Dataset extract
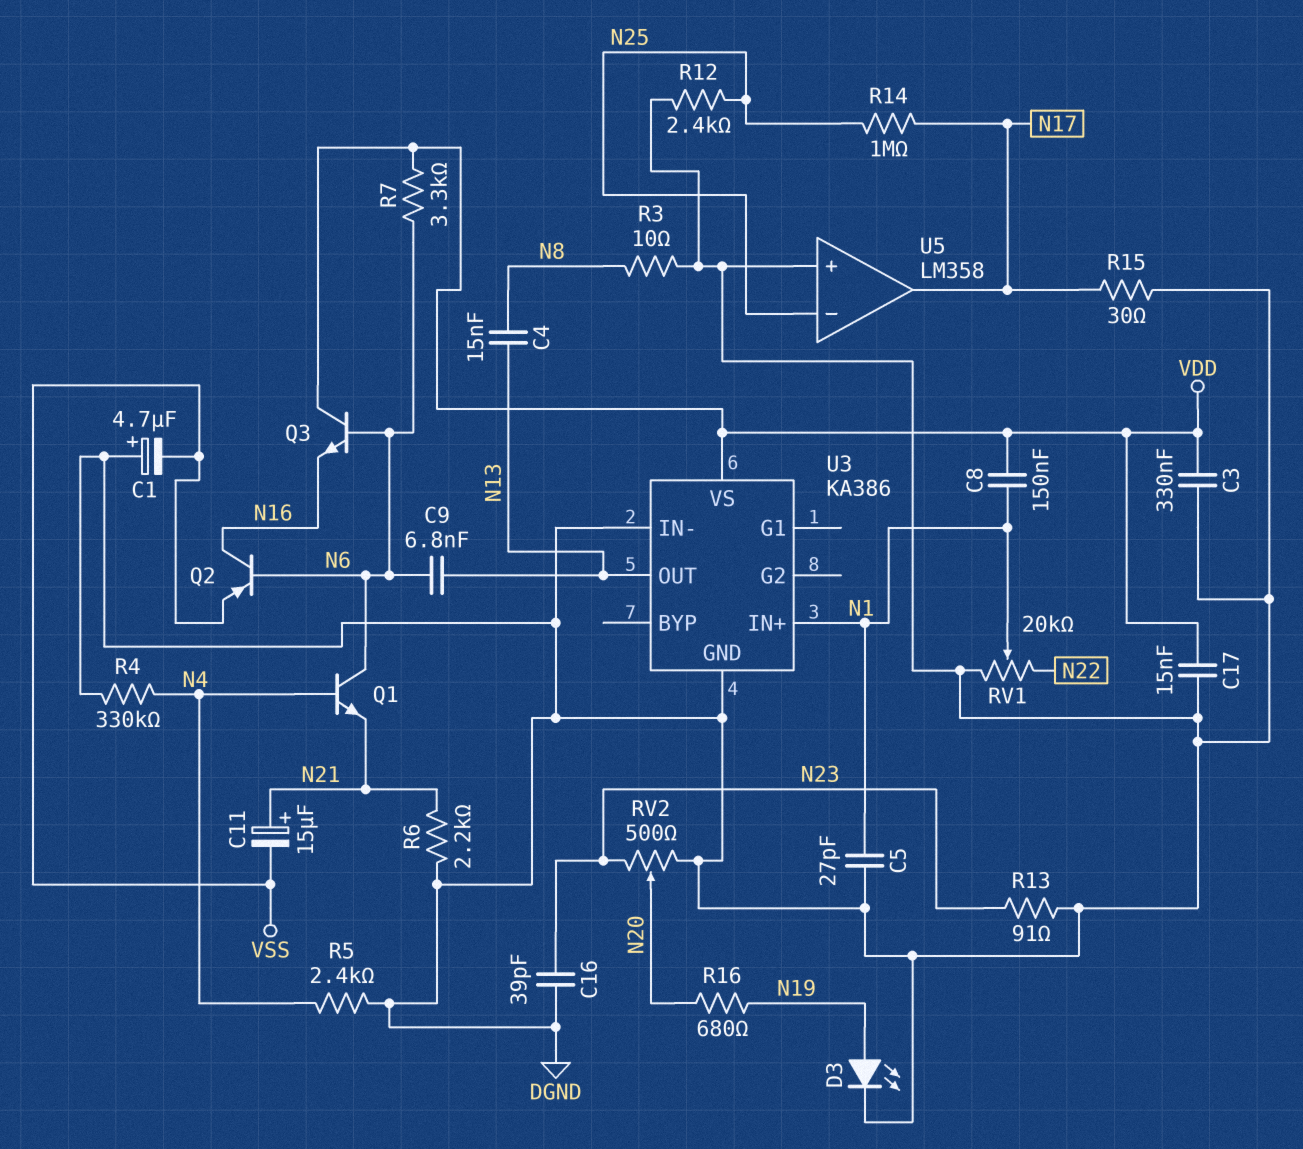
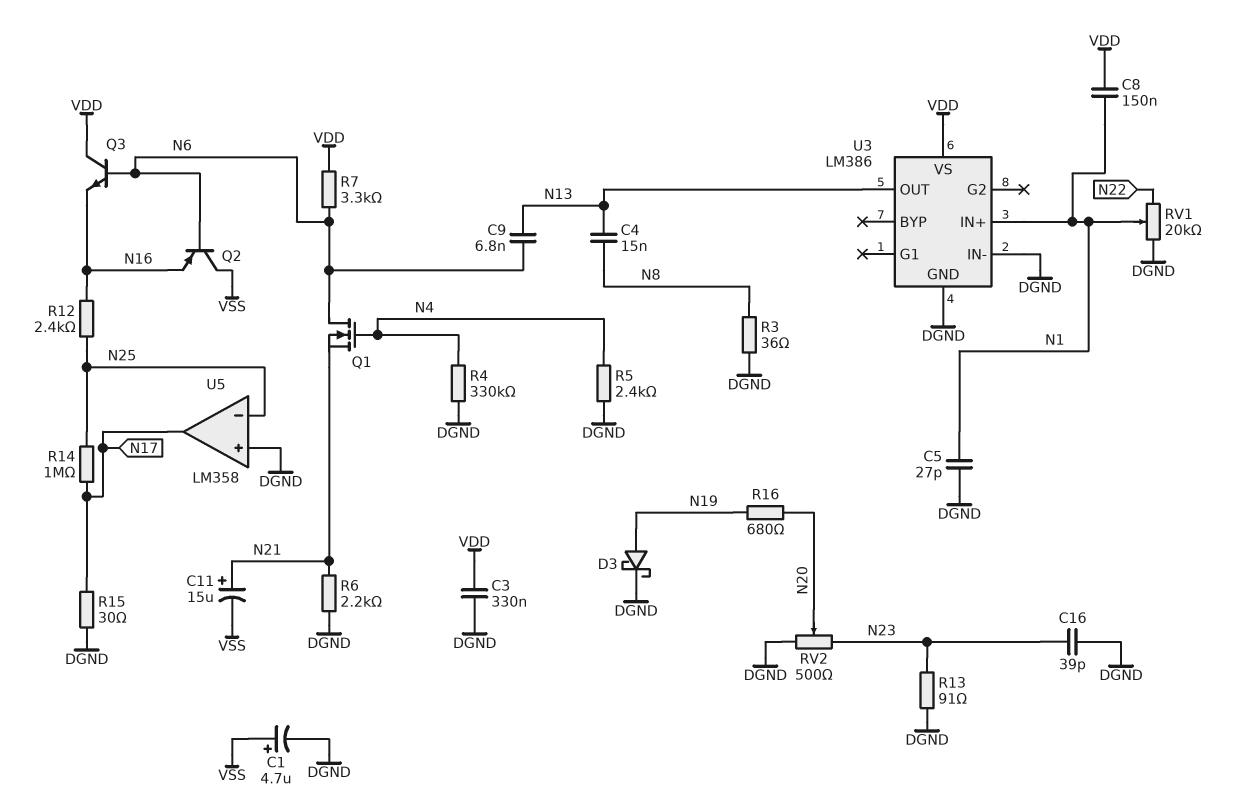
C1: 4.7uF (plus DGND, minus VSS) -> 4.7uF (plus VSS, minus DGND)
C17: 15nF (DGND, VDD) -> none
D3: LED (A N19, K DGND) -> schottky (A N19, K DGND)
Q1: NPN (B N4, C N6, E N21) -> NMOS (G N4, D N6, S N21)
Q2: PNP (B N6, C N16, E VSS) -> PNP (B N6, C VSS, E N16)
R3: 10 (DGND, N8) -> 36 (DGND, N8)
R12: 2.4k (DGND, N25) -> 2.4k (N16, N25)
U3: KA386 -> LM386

Description of the task
Look through the records for the word "DGND". Every line that has it should be copied.

Solution for this problem
C1: 4.7uF (plus DGND, minus VSS) -> 4.7uF (plus VSS, minus DGND)
C17: 15nF (DGND, VDD) -> none
D3: LED (A N19, K DGND) -> schottky (A N19, K DGND)
R3: 10 (DGND, N8) -> 36 (DGND, N8)
R12: 2.4k (DGND, N25) -> 2.4k (N16, N25)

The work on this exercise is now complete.